* **Data shown**:

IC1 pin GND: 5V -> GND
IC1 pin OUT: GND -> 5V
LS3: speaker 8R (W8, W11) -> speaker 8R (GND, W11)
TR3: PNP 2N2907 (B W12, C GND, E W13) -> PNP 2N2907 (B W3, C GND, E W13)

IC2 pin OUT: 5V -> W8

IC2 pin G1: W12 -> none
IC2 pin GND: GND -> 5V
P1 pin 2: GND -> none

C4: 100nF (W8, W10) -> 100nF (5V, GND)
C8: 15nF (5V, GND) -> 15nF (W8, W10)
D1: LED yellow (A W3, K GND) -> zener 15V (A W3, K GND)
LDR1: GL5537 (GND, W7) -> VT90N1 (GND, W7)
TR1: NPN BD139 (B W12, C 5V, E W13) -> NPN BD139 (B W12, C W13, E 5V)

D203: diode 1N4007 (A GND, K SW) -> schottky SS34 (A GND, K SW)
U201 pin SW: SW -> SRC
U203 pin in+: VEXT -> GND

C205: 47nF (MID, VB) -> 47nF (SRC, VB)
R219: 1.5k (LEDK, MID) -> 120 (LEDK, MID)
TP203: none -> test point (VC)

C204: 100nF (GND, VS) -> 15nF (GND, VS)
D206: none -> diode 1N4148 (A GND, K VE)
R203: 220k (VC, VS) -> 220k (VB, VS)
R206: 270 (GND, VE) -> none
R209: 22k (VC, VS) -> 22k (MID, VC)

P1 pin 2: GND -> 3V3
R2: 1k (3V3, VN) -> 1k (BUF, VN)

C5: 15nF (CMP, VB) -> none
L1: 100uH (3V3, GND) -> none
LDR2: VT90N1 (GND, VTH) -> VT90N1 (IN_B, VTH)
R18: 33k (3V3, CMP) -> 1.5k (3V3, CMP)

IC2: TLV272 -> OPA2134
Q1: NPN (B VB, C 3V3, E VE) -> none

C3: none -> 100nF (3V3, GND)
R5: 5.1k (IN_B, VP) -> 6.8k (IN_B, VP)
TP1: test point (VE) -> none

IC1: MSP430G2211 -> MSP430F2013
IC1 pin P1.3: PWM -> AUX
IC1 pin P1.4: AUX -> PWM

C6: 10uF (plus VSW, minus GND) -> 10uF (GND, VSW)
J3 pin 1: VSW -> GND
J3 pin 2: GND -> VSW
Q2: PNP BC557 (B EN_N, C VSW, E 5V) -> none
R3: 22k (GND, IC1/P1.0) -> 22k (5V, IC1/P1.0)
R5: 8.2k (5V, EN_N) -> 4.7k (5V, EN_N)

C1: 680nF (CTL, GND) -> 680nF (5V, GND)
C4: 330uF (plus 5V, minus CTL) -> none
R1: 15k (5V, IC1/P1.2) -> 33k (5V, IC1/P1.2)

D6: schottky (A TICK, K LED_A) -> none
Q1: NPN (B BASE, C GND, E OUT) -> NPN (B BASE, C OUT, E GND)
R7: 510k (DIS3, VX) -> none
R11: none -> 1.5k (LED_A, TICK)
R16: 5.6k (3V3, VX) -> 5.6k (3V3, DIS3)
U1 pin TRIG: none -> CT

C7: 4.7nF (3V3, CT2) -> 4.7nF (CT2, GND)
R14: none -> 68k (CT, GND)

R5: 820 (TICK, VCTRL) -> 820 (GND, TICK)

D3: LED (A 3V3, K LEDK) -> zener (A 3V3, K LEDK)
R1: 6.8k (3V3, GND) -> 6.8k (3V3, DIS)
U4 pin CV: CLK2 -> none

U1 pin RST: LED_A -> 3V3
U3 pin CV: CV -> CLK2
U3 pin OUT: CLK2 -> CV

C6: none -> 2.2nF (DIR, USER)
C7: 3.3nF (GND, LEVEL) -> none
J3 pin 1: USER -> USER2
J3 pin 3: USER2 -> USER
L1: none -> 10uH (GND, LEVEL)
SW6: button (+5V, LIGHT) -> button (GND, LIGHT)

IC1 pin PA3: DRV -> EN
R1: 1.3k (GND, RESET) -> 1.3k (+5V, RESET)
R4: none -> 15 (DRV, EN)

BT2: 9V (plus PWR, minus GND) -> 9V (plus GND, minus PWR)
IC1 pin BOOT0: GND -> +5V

* **Problem statement**:
Without leaving anything out, quote all the data.

* **Response to the exercise**:
IC1 pin GND: 5V -> GND
IC1 pin OUT: GND -> 5V
LS3: speaker 8R (W8, W11) -> speaker 8R (GND, W11)
TR3: PNP 2N2907 (B W12, C GND, E W13) -> PNP 2N2907 (B W3, C GND, E W13)

IC2 pin OUT: 5V -> W8

IC2 pin G1: W12 -> none
IC2 pin GND: GND -> 5V
P1 pin 2: GND -> none

C4: 100nF (W8, W10) -> 100nF (5V, GND)
C8: 15nF (5V, GND) -> 15nF (W8, W10)
D1: LED yellow (A W3, K GND) -> zener 15V (A W3, K GND)
LDR1: GL5537 (GND, W7) -> VT90N1 (GND, W7)
TR1: NPN BD139 (B W12, C 5V, E W13) -> NPN BD139 (B W12, C W13, E 5V)

D203: diode 1N4007 (A GND, K SW) -> schottky SS34 (A GND, K SW)
U201 pin SW: SW -> SRC
U203 pin in+: VEXT -> GND

C205: 47nF (MID, VB) -> 47nF (SRC, VB)
R219: 1.5k (LEDK, MID) -> 120 (LEDK, MID)
TP203: none -> test point (VC)

C204: 100nF (GND, VS) -> 15nF (GND, VS)
D206: none -> diode 1N4148 (A GND, K VE)
R203: 220k (VC, VS) -> 220k (VB, VS)
R206: 270 (GND, VE) -> none
R209: 22k (VC, VS) -> 22k (MID, VC)

P1 pin 2: GND -> 3V3
R2: 1k (3V3, VN) -> 1k (BUF, VN)

C5: 15nF (CMP, VB) -> none
L1: 100uH (3V3, GND) -> none
LDR2: VT90N1 (GND, VTH) -> VT90N1 (IN_B, VTH)
R18: 33k (3V3, CMP) -> 1.5k (3V3, CMP)

IC2: TLV272 -> OPA2134
Q1: NPN (B VB, C 3V3, E VE) -> none

C3: none -> 100nF (3V3, GND)
R5: 5.1k (IN_B, VP) -> 6.8k (IN_B, VP)
TP1: test point (VE) -> none

IC1: MSP430G2211 -> MSP430F2013
IC1 pin P1.3: PWM -> AUX
IC1 pin P1.4: AUX -> PWM

C6: 10uF (plus VSW, minus GND) -> 10uF (GND, VSW)
J3 pin 1: VSW -> GND
J3 pin 2: GND -> VSW
Q2: PNP BC557 (B EN_N, C VSW, E 5V) -> none
R3: 22k (GND, IC1/P1.0) -> 22k (5V, IC1/P1.0)
R5: 8.2k (5V, EN_N) -> 4.7k (5V, EN_N)

C1: 680nF (CTL, GND) -> 680nF (5V, GND)
C4: 330uF (plus 5V, minus CTL) -> none
R1: 15k (5V, IC1/P1.2) -> 33k (5V, IC1/P1.2)

D6: schottky (A TICK, K LED_A) -> none
Q1: NPN (B BASE, C GND, E OUT) -> NPN (B BASE, C OUT, E GND)
R7: 510k (DIS3, VX) -> none
R11: none -> 1.5k (LED_A, TICK)
R16: 5.6k (3V3, VX) -> 5.6k (3V3, DIS3)
U1 pin TRIG: none -> CT

C7: 4.7nF (3V3, CT2) -> 4.7nF (CT2, GND)
R14: none -> 68k (CT, GND)

R5: 820 (TICK, VCTRL) -> 820 (GND, TICK)

D3: LED (A 3V3, K LEDK) -> zener (A 3V3, K LEDK)
R1: 6.8k (3V3, GND) -> 6.8k (3V3, DIS)
U4 pin CV: CLK2 -> none

U1 pin RST: LED_A -> 3V3
U3 pin CV: CV -> CLK2
U3 pin OUT: CLK2 -> CV

C6: none -> 2.2nF (DIR, USER)
C7: 3.3nF (GND, LEVEL) -> none
J3 pin 1: USER -> USER2
J3 pin 3: USER2 -> USER
L1: none -> 10uH (GND, LEVEL)
SW6: button (+5V, LIGHT) -> button (GND, LIGHT)

IC1 pin PA3: DRV -> EN
R1: 1.3k (GND, RESET) -> 1.3k (+5V, RESET)
R4: none -> 15 (DRV, EN)

BT2: 9V (plus PWR, minus GND) -> 9V (plus GND, minus PWR)
IC1 pin BOOT0: GND -> +5V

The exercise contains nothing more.